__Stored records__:
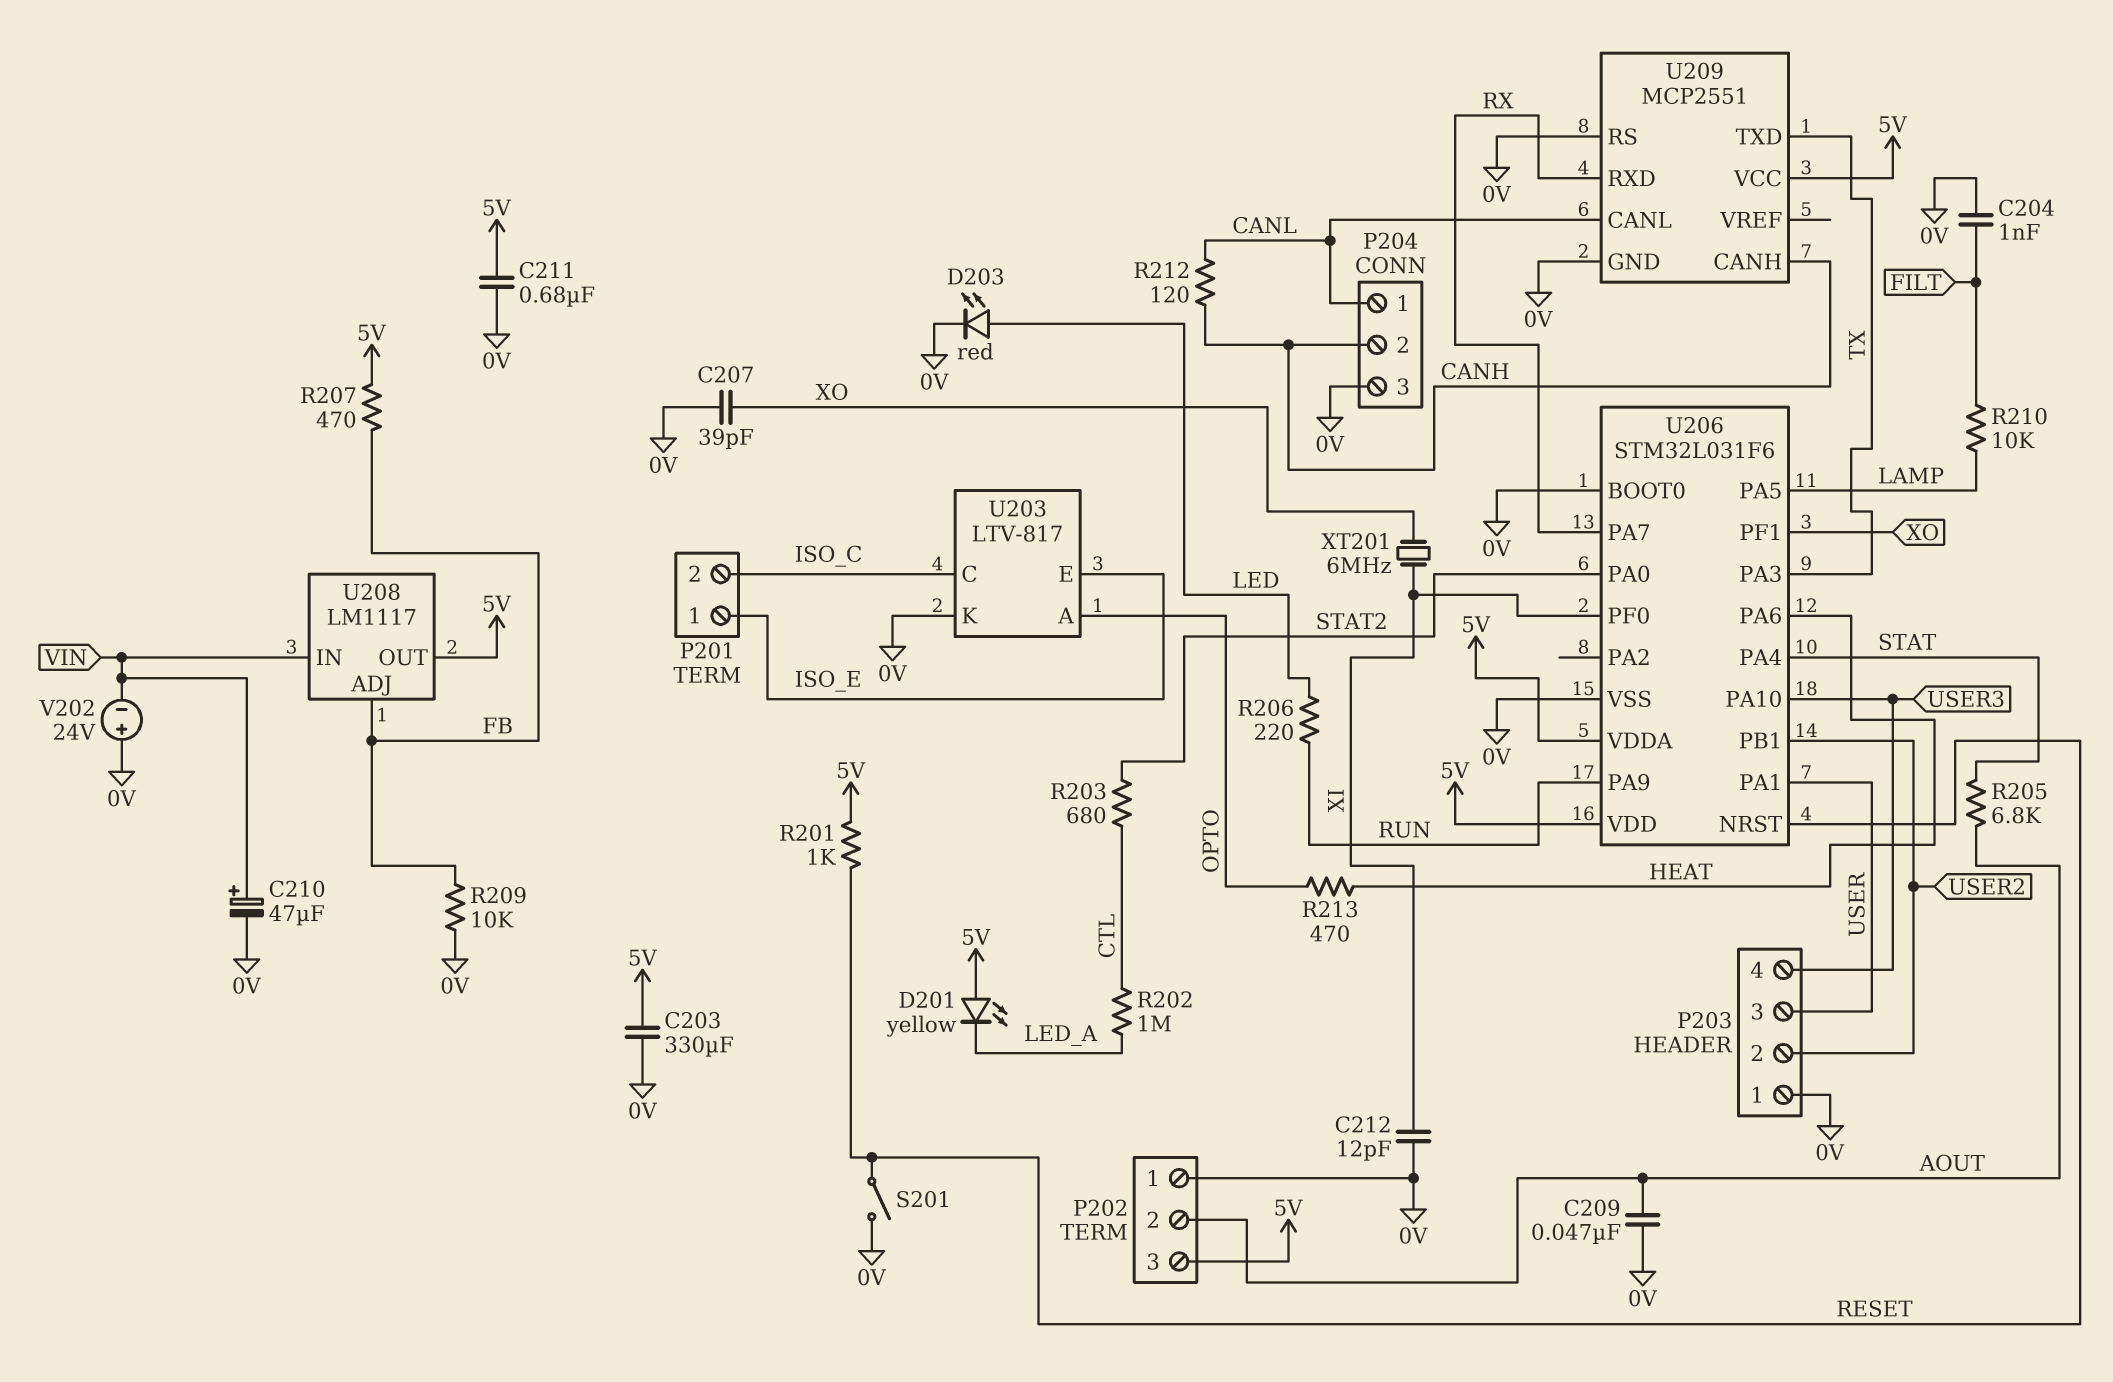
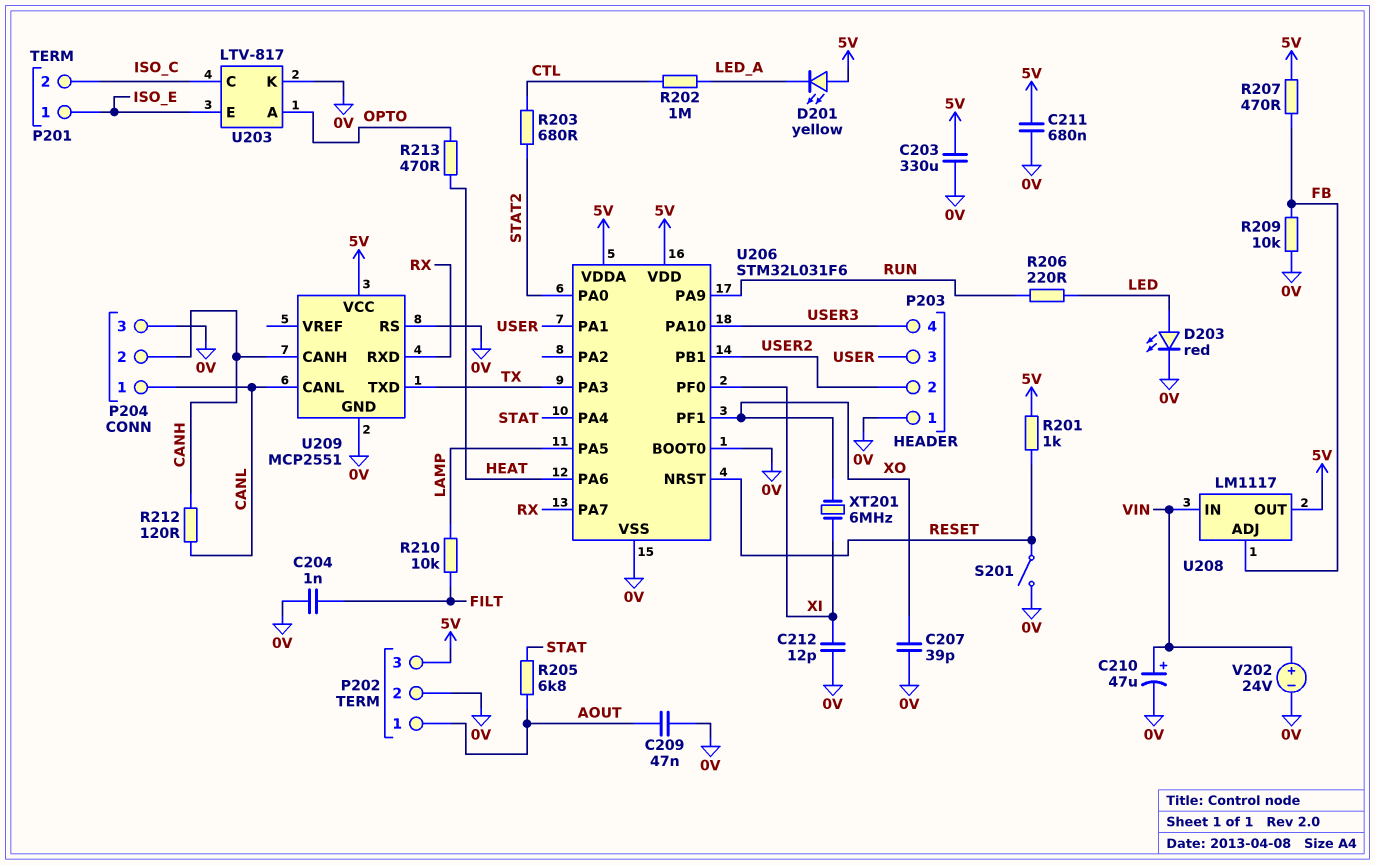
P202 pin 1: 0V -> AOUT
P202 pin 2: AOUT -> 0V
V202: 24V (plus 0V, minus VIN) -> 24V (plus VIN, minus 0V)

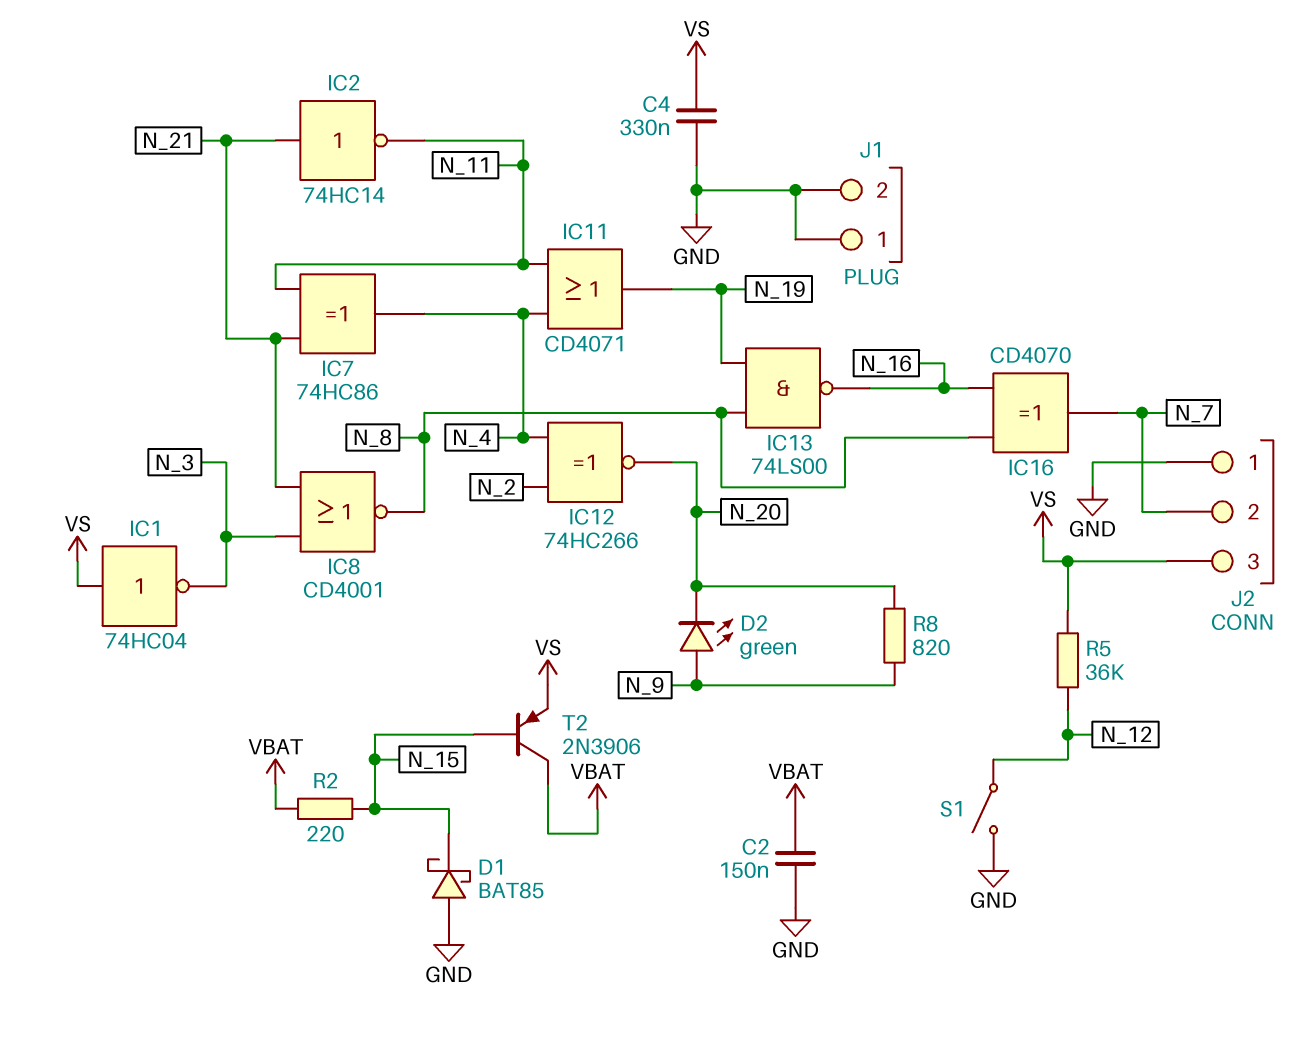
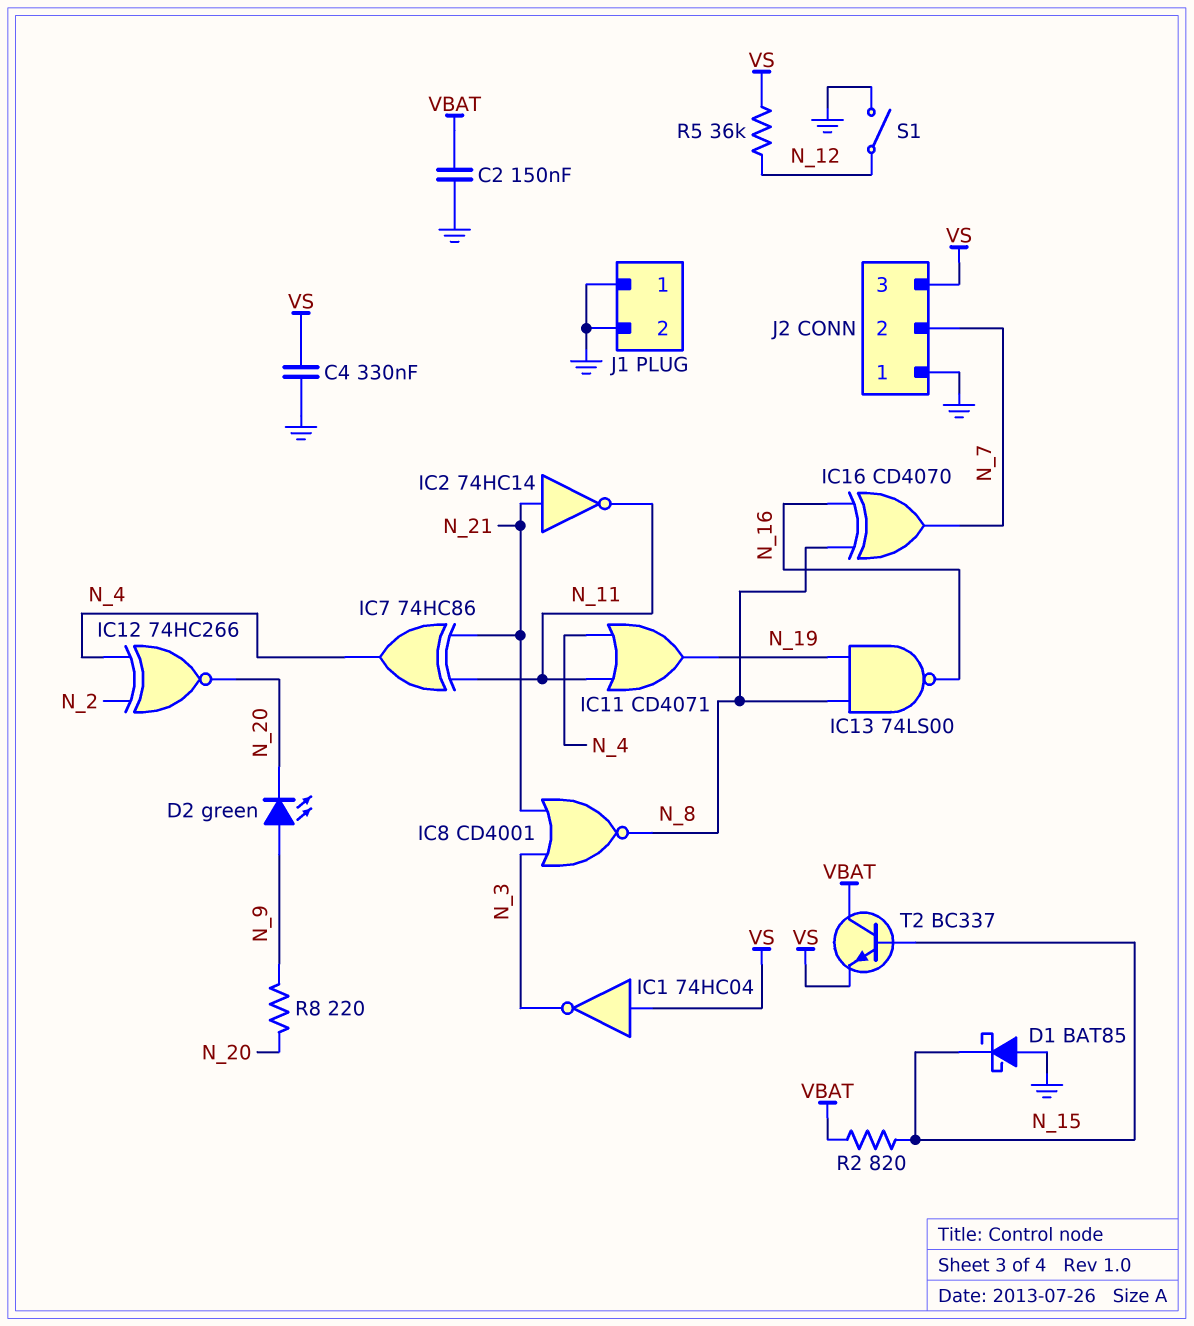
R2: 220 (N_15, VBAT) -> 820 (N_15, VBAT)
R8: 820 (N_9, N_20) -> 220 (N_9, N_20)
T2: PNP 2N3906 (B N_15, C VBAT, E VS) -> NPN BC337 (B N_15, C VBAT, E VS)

__Required action__: Leave the pictures out and reproduce every record above exactly.

__Solution to the exercise__:
P202 pin 1: 0V -> AOUT
P202 pin 2: AOUT -> 0V
V202: 24V (plus 0V, minus VIN) -> 24V (plus VIN, minus 0V)

R2: 220 (N_15, VBAT) -> 820 (N_15, VBAT)
R8: 820 (N_9, N_20) -> 220 (N_9, N_20)
T2: PNP 2N3906 (B N_15, C VBAT, E VS) -> NPN BC337 (B N_15, C VBAT, E VS)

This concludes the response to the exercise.